*** Opening of Records to use ***

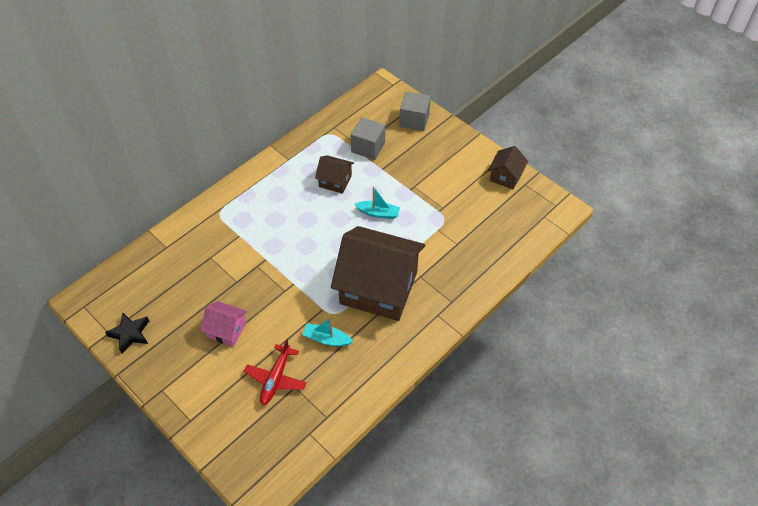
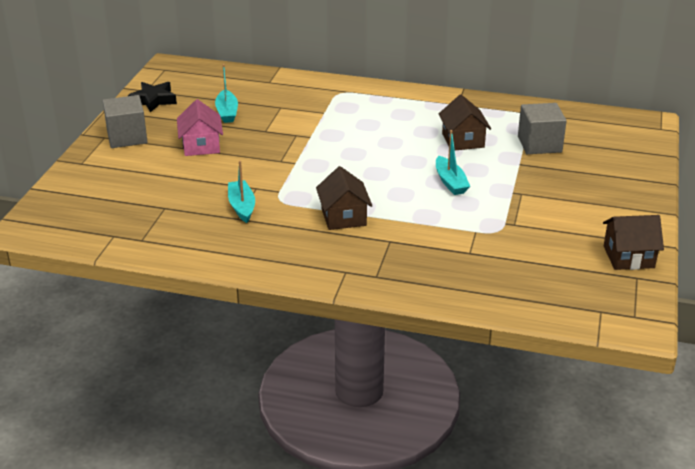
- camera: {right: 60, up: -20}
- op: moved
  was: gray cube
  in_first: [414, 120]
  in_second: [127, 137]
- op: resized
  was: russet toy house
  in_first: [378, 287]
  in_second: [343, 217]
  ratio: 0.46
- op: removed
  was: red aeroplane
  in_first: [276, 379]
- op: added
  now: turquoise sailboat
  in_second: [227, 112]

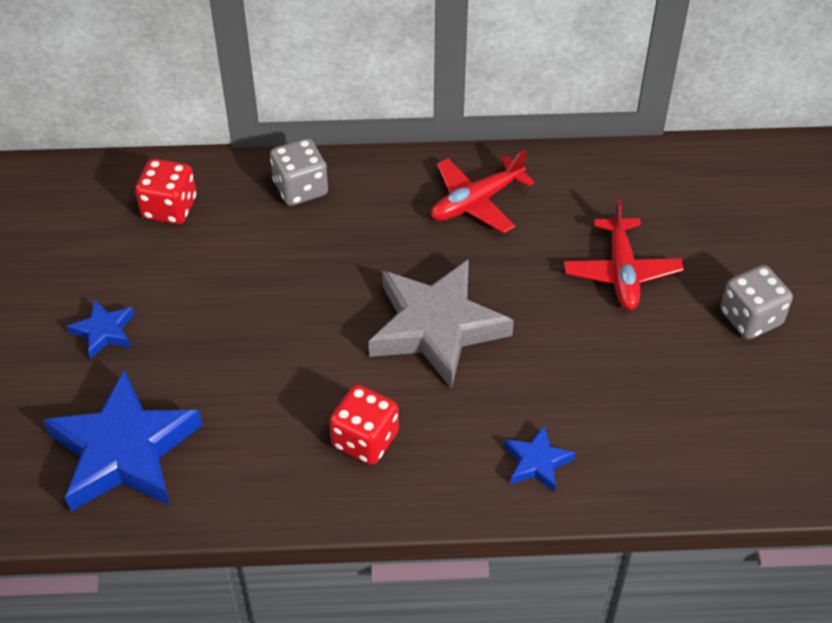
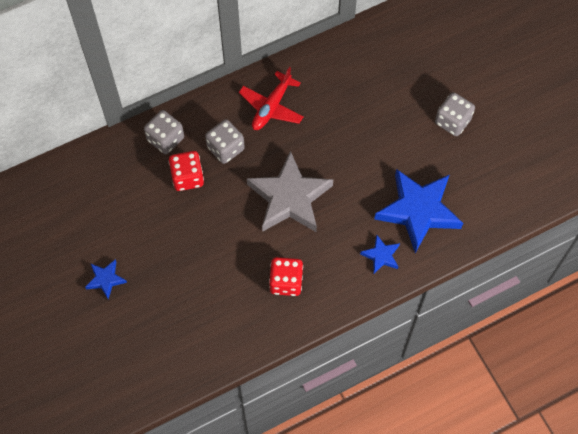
- camera: {right: -25, up: 15}
- op: moved
  was: red game die
  in_first: [169, 208]
  in_second: [187, 177]
- op: removed
  was: red aeroplane
  in_first: [622, 272]
- op: moved
  was: cobalt star shape
  in_first: [124, 451]
  in_second: [418, 211]
- op: added
  now: gray game die
  in_second: [225, 148]

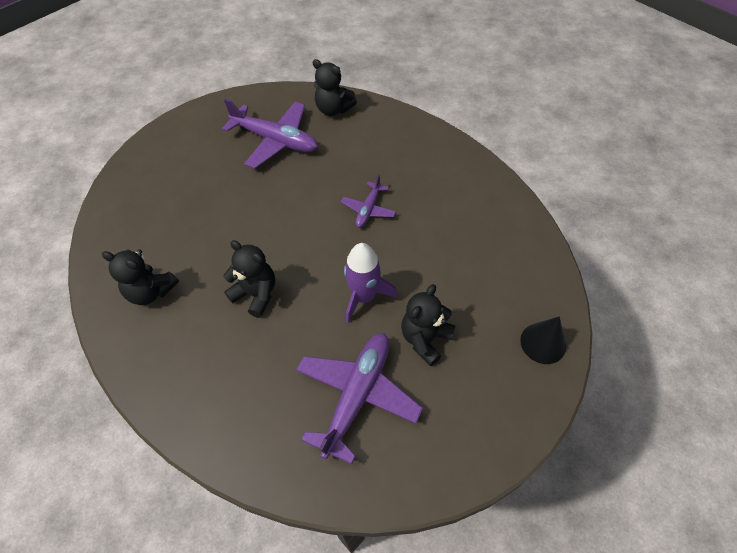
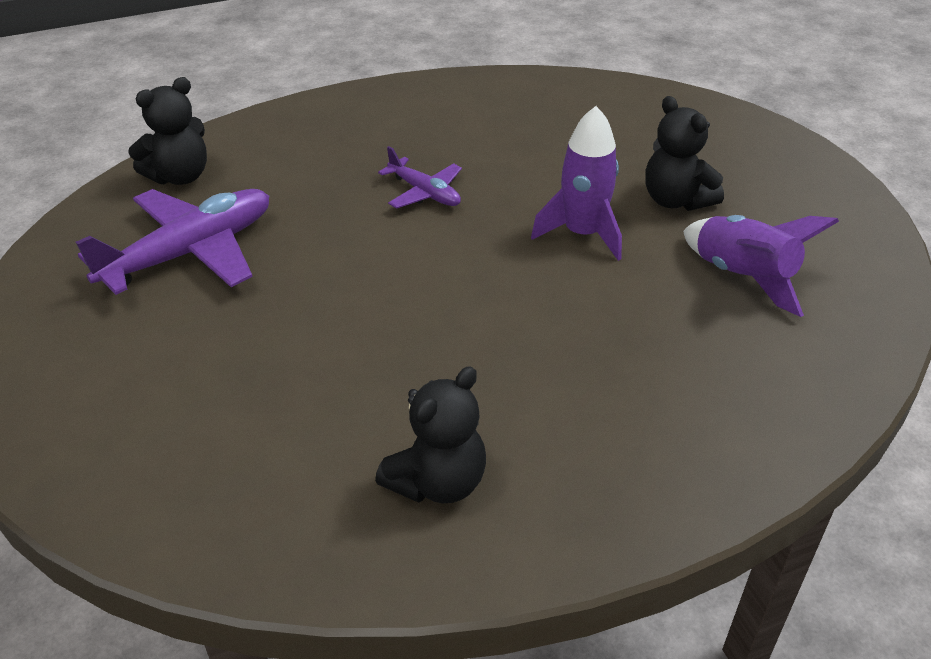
- camera: {right: -70, up: -15}
- op: removed
  was: ebony teddy bear
  in_first: [256, 294]
- op: removed
  was: ebony solid cone
  in_first: [543, 343]
- op: replaced
  was: violet aeroplane
  now: violet spaceship
  in_first: [357, 395]
  in_second: [742, 277]

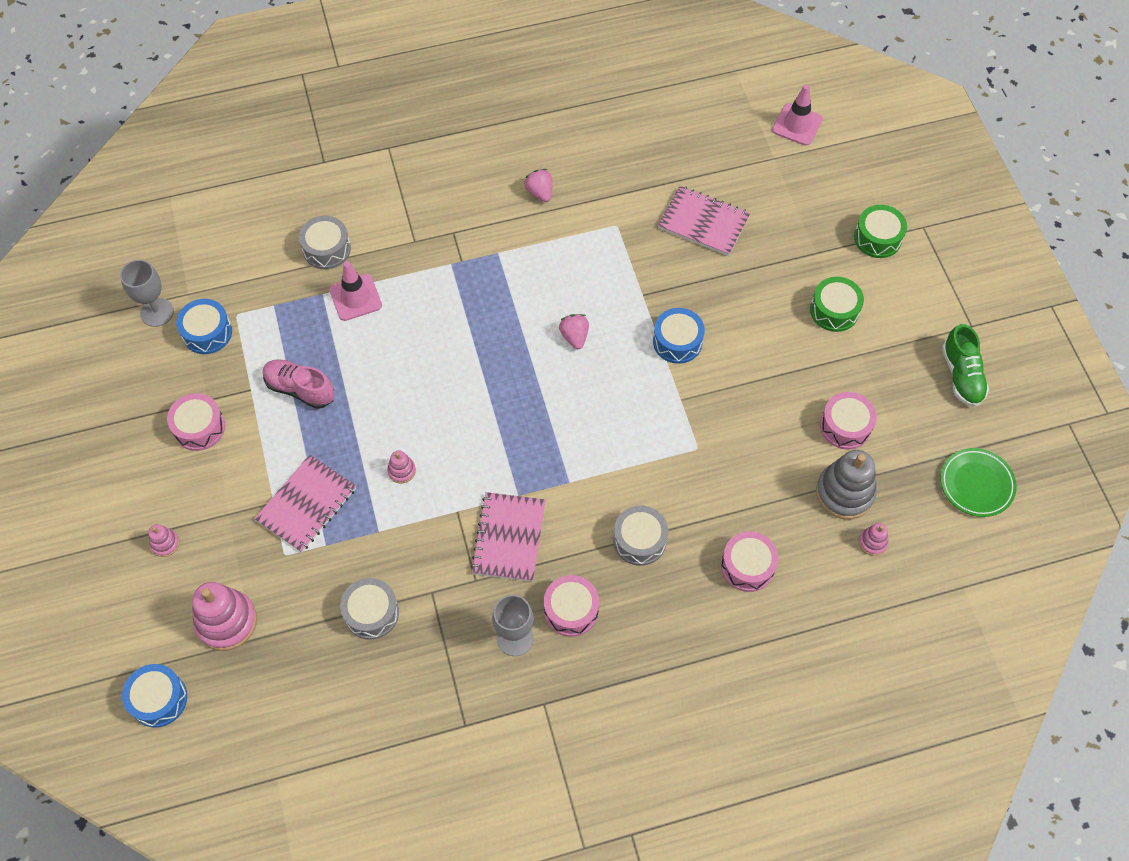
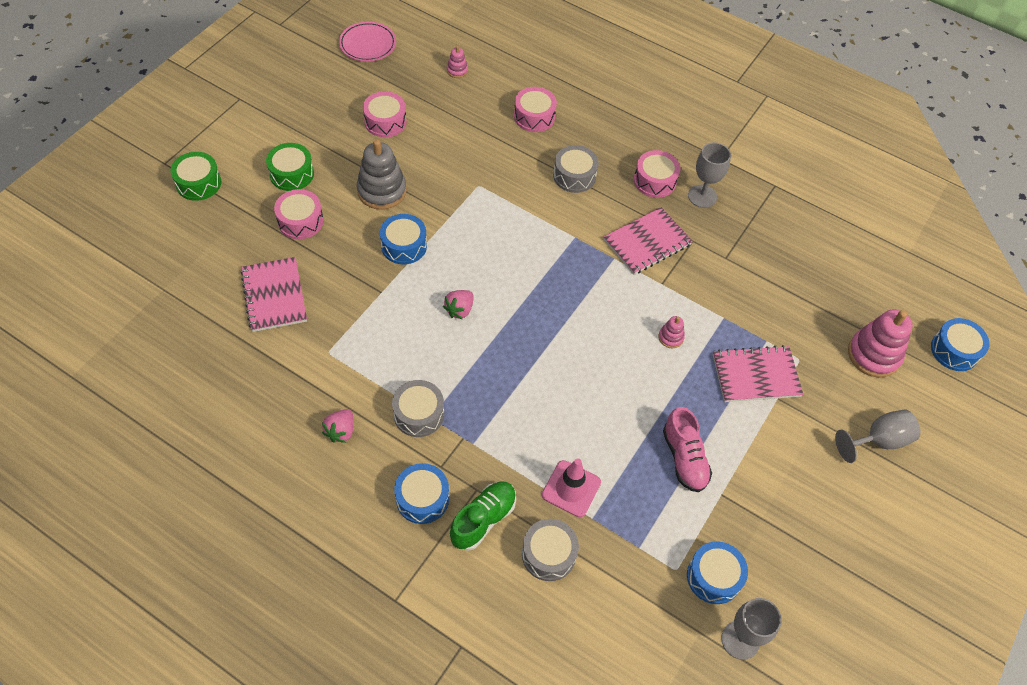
- camera: {right: -135, up: -5}
- op: removed
  was: rosy traffic cone
  in_first: [797, 125]
- op: moved
  was: leaf-green shoe
  in_first: [961, 375]
  in_second: [483, 519]
- op: moved
  was: rosy snare drum
  in_first: [199, 427]
  in_second: [300, 221]
- op: recoloured
  was: leaf-green plate
  now: rosy plate
  in_first: [976, 484]
  in_second: [368, 45]
- op: moved
  was: gray stacking rings
  in_first: [844, 493]
  in_second: [382, 191]
- op: replaced
  was: rosy stacking rings
  now: gray goblet
  in_first: [165, 544]
  in_second: [879, 440]
- op: moved
  was: gray snare drum
  in_first: [371, 613]
  in_second: [419, 414]
- op: added
  now: cobalt snare drum
  in_second: [422, 498]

*** Close of Records to use ***

▸ Requirement
Return verbatim each line from the one that mentions "in_second: [419, 414]" to the end of the entries, inclusive.

▸ Result of this task
  in_second: [419, 414]
- op: added
  now: cobalt snare drum
  in_second: [422, 498]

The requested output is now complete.